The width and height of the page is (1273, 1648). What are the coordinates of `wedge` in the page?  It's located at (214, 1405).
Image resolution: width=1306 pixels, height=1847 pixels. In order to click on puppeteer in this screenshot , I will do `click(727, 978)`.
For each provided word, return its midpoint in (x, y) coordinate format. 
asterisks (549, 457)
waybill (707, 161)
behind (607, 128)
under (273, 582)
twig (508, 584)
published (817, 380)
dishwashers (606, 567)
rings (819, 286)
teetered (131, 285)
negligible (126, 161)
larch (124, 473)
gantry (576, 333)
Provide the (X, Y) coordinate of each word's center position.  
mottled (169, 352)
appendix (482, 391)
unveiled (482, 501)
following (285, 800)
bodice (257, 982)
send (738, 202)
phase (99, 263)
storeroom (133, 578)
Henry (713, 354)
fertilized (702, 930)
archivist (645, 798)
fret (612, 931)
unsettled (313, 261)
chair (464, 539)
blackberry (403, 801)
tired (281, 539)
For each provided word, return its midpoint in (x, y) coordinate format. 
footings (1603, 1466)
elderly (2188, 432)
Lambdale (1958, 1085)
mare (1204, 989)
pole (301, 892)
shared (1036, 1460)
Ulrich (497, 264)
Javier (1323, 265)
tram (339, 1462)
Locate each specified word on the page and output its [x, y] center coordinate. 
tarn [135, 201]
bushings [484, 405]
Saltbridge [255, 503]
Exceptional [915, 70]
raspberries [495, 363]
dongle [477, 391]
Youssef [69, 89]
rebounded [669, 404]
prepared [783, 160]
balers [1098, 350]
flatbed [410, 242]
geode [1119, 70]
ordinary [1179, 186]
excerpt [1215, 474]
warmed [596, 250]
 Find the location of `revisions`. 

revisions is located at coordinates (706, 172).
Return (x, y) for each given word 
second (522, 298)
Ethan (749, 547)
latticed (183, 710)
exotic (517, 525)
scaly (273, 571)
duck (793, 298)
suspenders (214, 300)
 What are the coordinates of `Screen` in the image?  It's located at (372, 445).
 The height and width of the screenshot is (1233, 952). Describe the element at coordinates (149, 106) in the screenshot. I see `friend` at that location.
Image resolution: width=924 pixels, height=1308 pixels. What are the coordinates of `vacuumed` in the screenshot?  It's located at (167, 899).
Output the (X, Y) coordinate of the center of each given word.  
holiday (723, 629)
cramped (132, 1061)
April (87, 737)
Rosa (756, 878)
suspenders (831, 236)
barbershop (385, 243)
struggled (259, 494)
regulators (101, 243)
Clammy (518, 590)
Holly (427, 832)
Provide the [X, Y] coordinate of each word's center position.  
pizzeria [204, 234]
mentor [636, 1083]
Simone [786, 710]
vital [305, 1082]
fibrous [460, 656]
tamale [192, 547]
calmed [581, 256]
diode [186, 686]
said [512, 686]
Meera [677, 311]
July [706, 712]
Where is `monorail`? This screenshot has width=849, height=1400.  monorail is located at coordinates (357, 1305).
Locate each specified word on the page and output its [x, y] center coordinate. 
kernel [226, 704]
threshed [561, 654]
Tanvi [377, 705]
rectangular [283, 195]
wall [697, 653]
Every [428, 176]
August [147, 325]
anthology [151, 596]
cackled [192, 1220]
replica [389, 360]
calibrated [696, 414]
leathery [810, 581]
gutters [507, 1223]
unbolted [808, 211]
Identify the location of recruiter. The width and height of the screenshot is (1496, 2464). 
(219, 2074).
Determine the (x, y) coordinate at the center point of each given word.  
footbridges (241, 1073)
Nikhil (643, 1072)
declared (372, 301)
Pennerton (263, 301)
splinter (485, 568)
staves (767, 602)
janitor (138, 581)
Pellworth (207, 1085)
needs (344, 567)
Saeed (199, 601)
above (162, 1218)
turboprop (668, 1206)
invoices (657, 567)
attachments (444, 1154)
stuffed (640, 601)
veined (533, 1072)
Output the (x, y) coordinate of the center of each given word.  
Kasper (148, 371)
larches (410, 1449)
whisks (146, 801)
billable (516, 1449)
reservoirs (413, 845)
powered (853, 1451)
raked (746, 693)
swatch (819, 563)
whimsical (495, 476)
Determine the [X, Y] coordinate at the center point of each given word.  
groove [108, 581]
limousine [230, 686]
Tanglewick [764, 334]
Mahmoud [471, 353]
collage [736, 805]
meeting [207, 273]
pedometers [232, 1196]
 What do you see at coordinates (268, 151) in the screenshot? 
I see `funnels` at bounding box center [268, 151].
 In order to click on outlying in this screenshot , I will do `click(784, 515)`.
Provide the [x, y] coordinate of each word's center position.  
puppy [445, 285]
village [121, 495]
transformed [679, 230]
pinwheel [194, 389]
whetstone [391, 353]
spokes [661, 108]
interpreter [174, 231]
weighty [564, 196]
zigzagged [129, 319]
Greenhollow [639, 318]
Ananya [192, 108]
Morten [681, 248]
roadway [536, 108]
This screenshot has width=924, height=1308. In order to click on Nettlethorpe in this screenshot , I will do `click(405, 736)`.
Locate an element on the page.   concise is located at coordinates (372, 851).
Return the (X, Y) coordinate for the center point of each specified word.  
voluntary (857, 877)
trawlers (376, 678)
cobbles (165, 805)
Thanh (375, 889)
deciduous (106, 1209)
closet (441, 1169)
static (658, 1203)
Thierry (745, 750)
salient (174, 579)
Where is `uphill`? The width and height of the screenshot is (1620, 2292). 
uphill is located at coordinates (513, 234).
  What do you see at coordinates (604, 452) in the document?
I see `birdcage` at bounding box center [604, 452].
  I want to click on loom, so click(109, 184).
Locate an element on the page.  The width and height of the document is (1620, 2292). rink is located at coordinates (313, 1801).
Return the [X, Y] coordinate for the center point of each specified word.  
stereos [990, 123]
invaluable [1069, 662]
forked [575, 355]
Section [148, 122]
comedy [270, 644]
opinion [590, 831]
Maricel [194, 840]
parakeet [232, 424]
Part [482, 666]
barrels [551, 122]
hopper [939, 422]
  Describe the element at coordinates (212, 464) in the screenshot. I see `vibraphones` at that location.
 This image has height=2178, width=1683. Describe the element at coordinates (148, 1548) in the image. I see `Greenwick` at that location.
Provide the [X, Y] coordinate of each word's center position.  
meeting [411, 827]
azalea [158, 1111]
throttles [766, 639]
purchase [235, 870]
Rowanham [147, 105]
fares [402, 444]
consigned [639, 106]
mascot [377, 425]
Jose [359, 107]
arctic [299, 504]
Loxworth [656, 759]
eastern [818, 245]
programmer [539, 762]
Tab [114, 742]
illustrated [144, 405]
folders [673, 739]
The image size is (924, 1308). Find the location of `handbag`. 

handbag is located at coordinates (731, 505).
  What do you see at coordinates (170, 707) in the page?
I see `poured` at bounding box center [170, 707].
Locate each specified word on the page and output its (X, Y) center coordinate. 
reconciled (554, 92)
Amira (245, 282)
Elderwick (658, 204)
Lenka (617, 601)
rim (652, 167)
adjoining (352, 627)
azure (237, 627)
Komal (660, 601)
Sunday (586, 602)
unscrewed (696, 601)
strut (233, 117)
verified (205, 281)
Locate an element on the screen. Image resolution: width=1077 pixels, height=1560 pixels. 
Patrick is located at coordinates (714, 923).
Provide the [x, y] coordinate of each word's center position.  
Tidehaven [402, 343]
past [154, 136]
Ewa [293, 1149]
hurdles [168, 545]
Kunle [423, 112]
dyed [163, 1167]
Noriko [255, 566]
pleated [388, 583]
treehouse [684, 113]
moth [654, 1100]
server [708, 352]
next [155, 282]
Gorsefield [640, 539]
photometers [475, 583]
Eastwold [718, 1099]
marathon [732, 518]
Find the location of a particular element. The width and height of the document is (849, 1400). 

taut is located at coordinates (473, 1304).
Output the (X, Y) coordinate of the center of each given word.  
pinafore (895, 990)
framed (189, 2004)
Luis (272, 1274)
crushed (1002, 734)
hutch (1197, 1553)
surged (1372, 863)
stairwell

□ □ □ □

Stated task:
Reproduce the lines without any changes, starting with the line that contains "static (658, 1203)" and ending with the line that contains "opinion [590, 831]", and include both of those lines.

Output of the task:
static (658, 1203)
Thierry (745, 750)
salient (174, 579)
Where is `uphill`? The width and height of the screenshot is (1620, 2292). 
uphill is located at coordinates (513, 234).
  What do you see at coordinates (604, 452) in the document?
I see `birdcage` at bounding box center [604, 452].
  I want to click on loom, so click(109, 184).
Locate an element on the page.  The width and height of the document is (1620, 2292). rink is located at coordinates (313, 1801).
Return the [X, Y] coordinate for the center point of each specified word.  
stereos [990, 123]
invaluable [1069, 662]
forked [575, 355]
Section [148, 122]
comedy [270, 644]
opinion [590, 831]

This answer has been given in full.